## ABOUT THIS TASK
In your copy, leave out the pictures and repeat every record exactly.
········
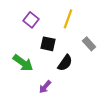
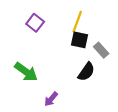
black square: (48, 44) -> (80, 40), moved
black semicircle: (65, 63) -> (86, 72), moved

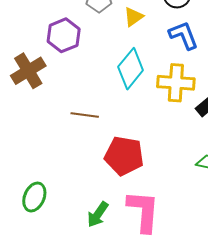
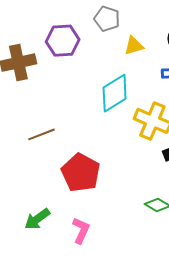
brown line: (85, 115) -> (42, 134), moved, turned -48
pink L-shape: (143, 211) -> (81, 230), size x0.6

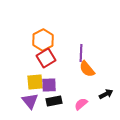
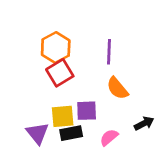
purple line: (81, 53) -> (109, 52), moved
yellow square: (35, 82) -> (63, 116), moved
purple square: (49, 85) -> (87, 111), moved

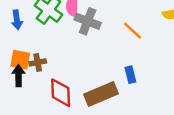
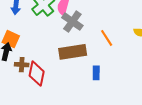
brown cross: (38, 62) -> (22, 65), moved
brown rectangle: (101, 94) -> (73, 52), moved

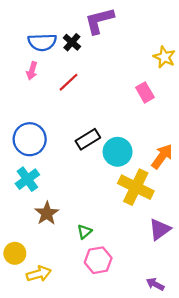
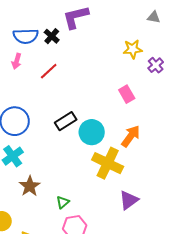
yellow star: (164, 57) -> (133, 49), turned -30
pink rectangle: (145, 92) -> (127, 94), moved

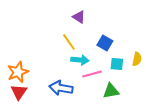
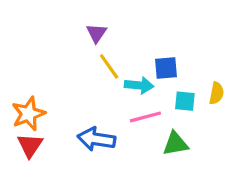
purple triangle: (79, 17) -> (96, 33), moved, turned 32
blue square: (105, 43) -> (166, 68), turned -35
cyan arrow: (80, 60) -> (139, 85), moved

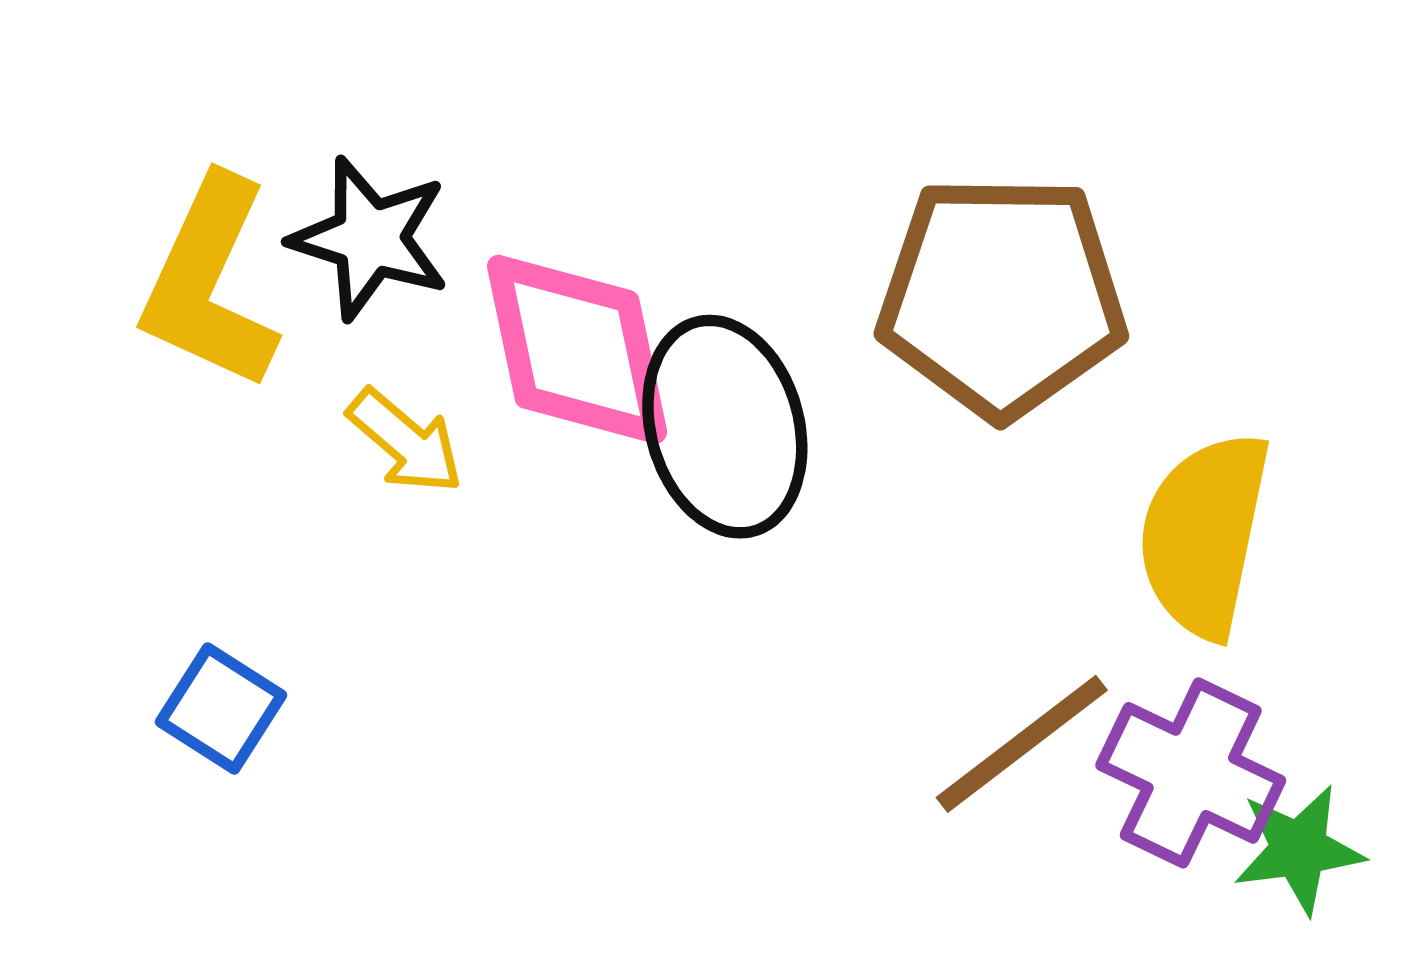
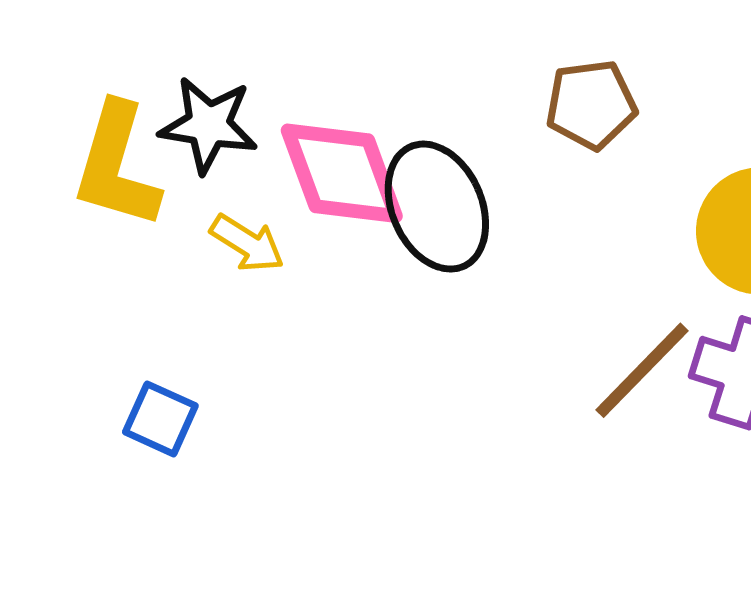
brown pentagon: (1002, 296) -> (591, 105), size x0.6

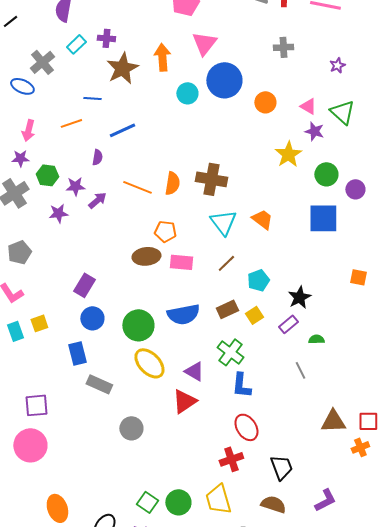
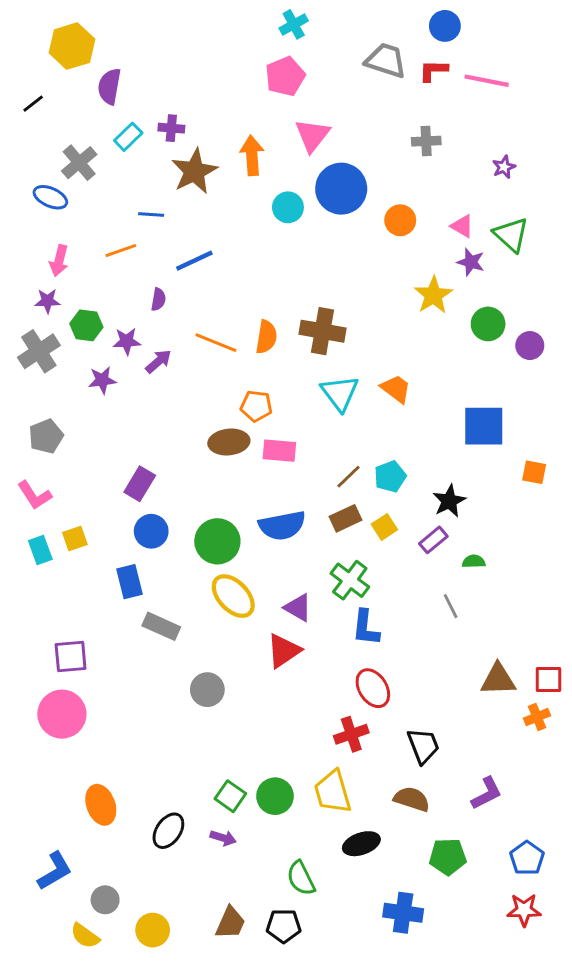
blue square: (323, 218) -> (484, 426), moved
brown line: (226, 263) -> (348, 477), moved

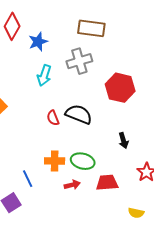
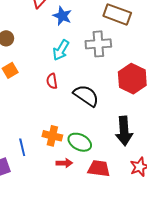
blue star: (38, 42) -> (62, 16), turned 30
red semicircle: (53, 118) -> (52, 81), moved
black arrow: (123, 141) -> (124, 131), size x1.8

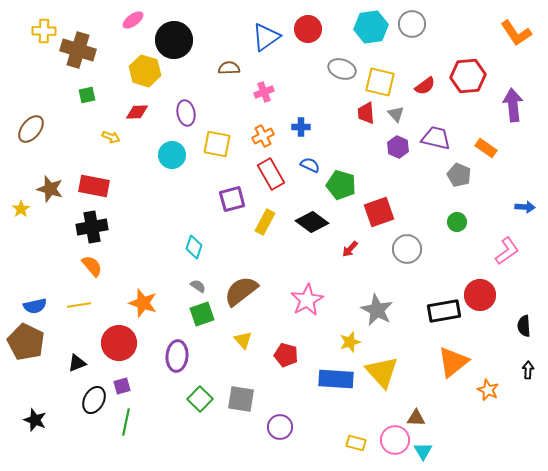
········
## RESULT
black square: (48, 44) -> (80, 40), moved
black semicircle: (65, 63) -> (86, 72), moved

brown line: (85, 115) -> (42, 134), moved, turned -48
pink L-shape: (143, 211) -> (81, 230), size x0.6

purple line: (81, 53) -> (109, 52), moved
yellow square: (35, 82) -> (63, 116), moved
purple square: (49, 85) -> (87, 111), moved

brown cross: (38, 62) -> (22, 65), moved
brown rectangle: (101, 94) -> (73, 52), moved

yellow star: (164, 57) -> (133, 49), turned -30
pink rectangle: (145, 92) -> (127, 94), moved

purple triangle: (79, 17) -> (96, 33), moved, turned 32
blue square: (105, 43) -> (166, 68), turned -35
cyan arrow: (80, 60) -> (139, 85), moved

brown pentagon: (1002, 296) -> (591, 105), size x0.6

blue square: (323, 218) -> (484, 426), moved
brown line: (226, 263) -> (348, 477), moved

blue star: (38, 42) -> (62, 16), turned 30
red semicircle: (53, 118) -> (52, 81), moved
black arrow: (123, 141) -> (124, 131), size x1.8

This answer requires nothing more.